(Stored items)
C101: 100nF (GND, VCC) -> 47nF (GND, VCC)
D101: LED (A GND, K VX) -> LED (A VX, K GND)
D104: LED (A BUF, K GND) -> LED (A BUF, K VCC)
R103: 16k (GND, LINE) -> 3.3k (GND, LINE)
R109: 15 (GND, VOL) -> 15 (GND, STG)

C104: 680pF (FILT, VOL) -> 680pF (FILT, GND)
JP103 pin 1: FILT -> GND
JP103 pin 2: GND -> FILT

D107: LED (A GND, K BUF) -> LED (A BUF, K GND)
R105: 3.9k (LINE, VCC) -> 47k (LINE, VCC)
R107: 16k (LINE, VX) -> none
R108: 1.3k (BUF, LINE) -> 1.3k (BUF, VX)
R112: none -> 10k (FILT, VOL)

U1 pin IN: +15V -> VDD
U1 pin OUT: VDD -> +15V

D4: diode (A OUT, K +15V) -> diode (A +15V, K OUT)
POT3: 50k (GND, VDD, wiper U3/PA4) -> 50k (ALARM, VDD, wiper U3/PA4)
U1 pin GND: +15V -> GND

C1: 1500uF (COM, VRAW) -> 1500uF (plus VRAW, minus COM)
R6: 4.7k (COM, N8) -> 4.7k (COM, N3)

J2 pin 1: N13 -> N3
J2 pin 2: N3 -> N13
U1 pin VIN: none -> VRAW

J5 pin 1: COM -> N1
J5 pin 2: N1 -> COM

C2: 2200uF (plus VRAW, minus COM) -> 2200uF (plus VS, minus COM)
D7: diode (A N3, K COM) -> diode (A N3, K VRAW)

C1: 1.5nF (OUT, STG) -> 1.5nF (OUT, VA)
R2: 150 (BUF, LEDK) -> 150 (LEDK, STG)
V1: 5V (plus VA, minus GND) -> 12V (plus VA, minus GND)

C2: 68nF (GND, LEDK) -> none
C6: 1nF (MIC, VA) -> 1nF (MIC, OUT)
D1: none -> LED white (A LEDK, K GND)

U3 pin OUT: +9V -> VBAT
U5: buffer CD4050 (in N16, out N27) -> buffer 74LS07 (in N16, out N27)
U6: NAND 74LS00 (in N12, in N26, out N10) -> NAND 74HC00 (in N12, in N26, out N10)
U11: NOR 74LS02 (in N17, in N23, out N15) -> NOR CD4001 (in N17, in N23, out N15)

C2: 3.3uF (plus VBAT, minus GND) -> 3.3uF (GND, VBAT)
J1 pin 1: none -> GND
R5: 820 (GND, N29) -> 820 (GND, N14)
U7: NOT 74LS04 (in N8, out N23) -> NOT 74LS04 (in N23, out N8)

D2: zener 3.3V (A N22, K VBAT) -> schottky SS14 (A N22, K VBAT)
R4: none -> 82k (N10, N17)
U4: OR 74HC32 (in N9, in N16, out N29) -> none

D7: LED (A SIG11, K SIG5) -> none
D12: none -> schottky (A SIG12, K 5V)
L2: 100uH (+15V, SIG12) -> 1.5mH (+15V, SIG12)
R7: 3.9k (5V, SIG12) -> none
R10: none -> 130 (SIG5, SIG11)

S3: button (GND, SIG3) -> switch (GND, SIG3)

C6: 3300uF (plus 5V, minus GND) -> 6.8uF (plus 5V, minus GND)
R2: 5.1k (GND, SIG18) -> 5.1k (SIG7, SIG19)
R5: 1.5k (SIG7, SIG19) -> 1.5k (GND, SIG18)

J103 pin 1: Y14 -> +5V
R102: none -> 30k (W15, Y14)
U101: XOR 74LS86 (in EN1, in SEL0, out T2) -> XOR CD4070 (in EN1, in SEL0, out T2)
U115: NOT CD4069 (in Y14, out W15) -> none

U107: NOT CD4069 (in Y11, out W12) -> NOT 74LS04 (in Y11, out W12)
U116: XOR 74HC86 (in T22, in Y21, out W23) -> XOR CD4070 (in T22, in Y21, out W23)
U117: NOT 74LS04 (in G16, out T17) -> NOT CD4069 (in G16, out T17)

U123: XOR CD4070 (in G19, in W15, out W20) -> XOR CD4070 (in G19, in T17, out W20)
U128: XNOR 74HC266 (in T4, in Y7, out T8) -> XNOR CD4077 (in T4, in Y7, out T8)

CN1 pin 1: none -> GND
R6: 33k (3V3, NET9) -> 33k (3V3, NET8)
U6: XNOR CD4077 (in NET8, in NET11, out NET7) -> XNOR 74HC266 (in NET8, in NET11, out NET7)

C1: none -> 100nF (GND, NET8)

→ TO DO: Exact reproduction is required: output the lines from the start of the entries above through the line with "R108: 1.3k (BUF, LINE) -> 1.3k (BUF, VX)".

→ THE COMPLETED TASK:
C101: 100nF (GND, VCC) -> 47nF (GND, VCC)
D101: LED (A GND, K VX) -> LED (A VX, K GND)
D104: LED (A BUF, K GND) -> LED (A BUF, K VCC)
R103: 16k (GND, LINE) -> 3.3k (GND, LINE)
R109: 15 (GND, VOL) -> 15 (GND, STG)

C104: 680pF (FILT, VOL) -> 680pF (FILT, GND)
JP103 pin 1: FILT -> GND
JP103 pin 2: GND -> FILT

D107: LED (A GND, K BUF) -> LED (A BUF, K GND)
R105: 3.9k (LINE, VCC) -> 47k (LINE, VCC)
R107: 16k (LINE, VX) -> none
R108: 1.3k (BUF, LINE) -> 1.3k (BUF, VX)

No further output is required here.